(Records from a data source)
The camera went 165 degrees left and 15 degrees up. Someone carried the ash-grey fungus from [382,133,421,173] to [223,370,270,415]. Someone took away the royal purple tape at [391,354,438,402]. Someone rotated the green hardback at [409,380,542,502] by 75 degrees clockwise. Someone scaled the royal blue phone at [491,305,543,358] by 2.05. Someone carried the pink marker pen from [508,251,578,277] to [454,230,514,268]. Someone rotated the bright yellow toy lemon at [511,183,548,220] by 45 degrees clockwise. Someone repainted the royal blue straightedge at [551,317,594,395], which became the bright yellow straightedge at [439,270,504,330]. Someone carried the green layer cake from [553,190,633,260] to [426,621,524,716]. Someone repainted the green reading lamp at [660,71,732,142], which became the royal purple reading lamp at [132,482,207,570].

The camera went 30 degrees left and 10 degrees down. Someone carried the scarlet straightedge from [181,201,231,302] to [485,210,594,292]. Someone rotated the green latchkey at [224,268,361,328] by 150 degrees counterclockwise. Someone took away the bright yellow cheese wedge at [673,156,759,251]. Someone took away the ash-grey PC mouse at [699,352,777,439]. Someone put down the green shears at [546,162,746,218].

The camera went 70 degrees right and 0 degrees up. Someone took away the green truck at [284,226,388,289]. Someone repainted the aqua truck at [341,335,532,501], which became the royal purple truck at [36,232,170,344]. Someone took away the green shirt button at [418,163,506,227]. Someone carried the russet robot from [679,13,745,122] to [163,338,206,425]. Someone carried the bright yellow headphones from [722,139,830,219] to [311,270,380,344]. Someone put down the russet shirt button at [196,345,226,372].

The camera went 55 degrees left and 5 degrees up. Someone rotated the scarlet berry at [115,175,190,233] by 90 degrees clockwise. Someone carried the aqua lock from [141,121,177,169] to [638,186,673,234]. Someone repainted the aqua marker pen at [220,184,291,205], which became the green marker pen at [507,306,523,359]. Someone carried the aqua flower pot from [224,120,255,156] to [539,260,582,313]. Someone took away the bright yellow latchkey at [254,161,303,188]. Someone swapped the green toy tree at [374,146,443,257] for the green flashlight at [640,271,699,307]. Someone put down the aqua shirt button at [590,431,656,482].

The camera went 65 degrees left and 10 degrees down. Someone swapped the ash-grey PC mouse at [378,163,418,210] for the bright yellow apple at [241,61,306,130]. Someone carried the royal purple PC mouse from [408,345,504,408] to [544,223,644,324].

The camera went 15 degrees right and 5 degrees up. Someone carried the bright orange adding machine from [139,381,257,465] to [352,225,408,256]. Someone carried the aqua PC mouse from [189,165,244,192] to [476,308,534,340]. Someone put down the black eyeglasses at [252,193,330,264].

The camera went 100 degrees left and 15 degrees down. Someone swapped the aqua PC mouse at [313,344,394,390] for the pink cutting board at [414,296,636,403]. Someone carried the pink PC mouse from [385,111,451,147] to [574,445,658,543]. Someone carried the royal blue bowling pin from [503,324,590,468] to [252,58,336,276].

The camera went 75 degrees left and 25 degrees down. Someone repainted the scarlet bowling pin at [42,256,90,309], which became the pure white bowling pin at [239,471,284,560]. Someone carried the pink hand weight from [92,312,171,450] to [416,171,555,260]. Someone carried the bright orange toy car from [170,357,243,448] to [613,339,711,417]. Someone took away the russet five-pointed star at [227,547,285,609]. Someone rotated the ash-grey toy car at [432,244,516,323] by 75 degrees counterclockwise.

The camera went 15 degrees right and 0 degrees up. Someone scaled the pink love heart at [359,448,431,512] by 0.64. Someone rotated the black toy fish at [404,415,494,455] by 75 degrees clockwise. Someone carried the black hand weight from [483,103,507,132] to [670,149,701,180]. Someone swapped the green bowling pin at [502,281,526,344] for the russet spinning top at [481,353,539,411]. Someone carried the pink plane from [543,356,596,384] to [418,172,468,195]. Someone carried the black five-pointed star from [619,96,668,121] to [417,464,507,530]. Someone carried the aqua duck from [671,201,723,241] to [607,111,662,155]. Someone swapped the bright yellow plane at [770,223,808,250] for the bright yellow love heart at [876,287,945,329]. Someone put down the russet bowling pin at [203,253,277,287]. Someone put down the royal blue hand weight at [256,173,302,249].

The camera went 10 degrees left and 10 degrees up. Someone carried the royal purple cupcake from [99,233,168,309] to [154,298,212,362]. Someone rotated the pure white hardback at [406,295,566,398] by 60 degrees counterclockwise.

■ Try it ■
Each entry in the data should be restated exactly as it was written.

■ Written response ■
The camera went 165 degrees left and 15 degrees up. Someone carried the ash-grey fungus from [382,133,421,173] to [223,370,270,415]. Someone took away the royal purple tape at [391,354,438,402]. Someone rotated the green hardback at [409,380,542,502] by 75 degrees clockwise. Someone scaled the royal blue phone at [491,305,543,358] by 2.05. Someone carried the pink marker pen from [508,251,578,277] to [454,230,514,268]. Someone rotated the bright yellow toy lemon at [511,183,548,220] by 45 degrees clockwise. Someone repainted the royal blue straightedge at [551,317,594,395], which became the bright yellow straightedge at [439,270,504,330]. Someone carried the green layer cake from [553,190,633,260] to [426,621,524,716]. Someone repainted the green reading lamp at [660,71,732,142], which became the royal purple reading lamp at [132,482,207,570].

The camera went 30 degrees left and 10 degrees down. Someone carried the scarlet straightedge from [181,201,231,302] to [485,210,594,292]. Someone rotated the green latchkey at [224,268,361,328] by 150 degrees counterclockwise. Someone took away the bright yellow cheese wedge at [673,156,759,251]. Someone took away the ash-grey PC mouse at [699,352,777,439]. Someone put down the green shears at [546,162,746,218].

The camera went 70 degrees right and 0 degrees up. Someone took away the green truck at [284,226,388,289]. Someone repainted the aqua truck at [341,335,532,501], which became the royal purple truck at [36,232,170,344]. Someone took away the green shirt button at [418,163,506,227]. Someone carried the russet robot from [679,13,745,122] to [163,338,206,425]. Someone carried the bright yellow headphones from [722,139,830,219] to [311,270,380,344]. Someone put down the russet shirt button at [196,345,226,372].

The camera went 55 degrees left and 5 degrees up. Someone rotated the scarlet berry at [115,175,190,233] by 90 degrees clockwise. Someone carried the aqua lock from [141,121,177,169] to [638,186,673,234]. Someone repainted the aqua marker pen at [220,184,291,205], which became the green marker pen at [507,306,523,359]. Someone carried the aqua flower pot from [224,120,255,156] to [539,260,582,313]. Someone took away the bright yellow latchkey at [254,161,303,188]. Someone swapped the green toy tree at [374,146,443,257] for the green flashlight at [640,271,699,307]. Someone put down the aqua shirt button at [590,431,656,482].

The camera went 65 degrees left and 10 degrees down. Someone swapped the ash-grey PC mouse at [378,163,418,210] for the bright yellow apple at [241,61,306,130]. Someone carried the royal purple PC mouse from [408,345,504,408] to [544,223,644,324].

The camera went 15 degrees right and 5 degrees up. Someone carried the bright orange adding machine from [139,381,257,465] to [352,225,408,256]. Someone carried the aqua PC mouse from [189,165,244,192] to [476,308,534,340]. Someone put down the black eyeglasses at [252,193,330,264].

The camera went 100 degrees left and 15 degrees down. Someone swapped the aqua PC mouse at [313,344,394,390] for the pink cutting board at [414,296,636,403]. Someone carried the pink PC mouse from [385,111,451,147] to [574,445,658,543]. Someone carried the royal blue bowling pin from [503,324,590,468] to [252,58,336,276].

The camera went 75 degrees left and 25 degrees down. Someone repainted the scarlet bowling pin at [42,256,90,309], which became the pure white bowling pin at [239,471,284,560]. Someone carried the pink hand weight from [92,312,171,450] to [416,171,555,260]. Someone carried the bright orange toy car from [170,357,243,448] to [613,339,711,417]. Someone took away the russet five-pointed star at [227,547,285,609]. Someone rotated the ash-grey toy car at [432,244,516,323] by 75 degrees counterclockwise.

The camera went 15 degrees right and 0 degrees up. Someone scaled the pink love heart at [359,448,431,512] by 0.64. Someone rotated the black toy fish at [404,415,494,455] by 75 degrees clockwise. Someone carried the black hand weight from [483,103,507,132] to [670,149,701,180]. Someone swapped the green bowling pin at [502,281,526,344] for the russet spinning top at [481,353,539,411]. Someone carried the pink plane from [543,356,596,384] to [418,172,468,195]. Someone carried the black five-pointed star from [619,96,668,121] to [417,464,507,530]. Someone carried the aqua duck from [671,201,723,241] to [607,111,662,155]. Someone swapped the bright yellow plane at [770,223,808,250] for the bright yellow love heart at [876,287,945,329]. Someone put down the russet bowling pin at [203,253,277,287]. Someone put down the royal blue hand weight at [256,173,302,249].

The camera went 10 degrees left and 10 degrees up. Someone carried the royal purple cupcake from [99,233,168,309] to [154,298,212,362]. Someone rotated the pure white hardback at [406,295,566,398] by 60 degrees counterclockwise.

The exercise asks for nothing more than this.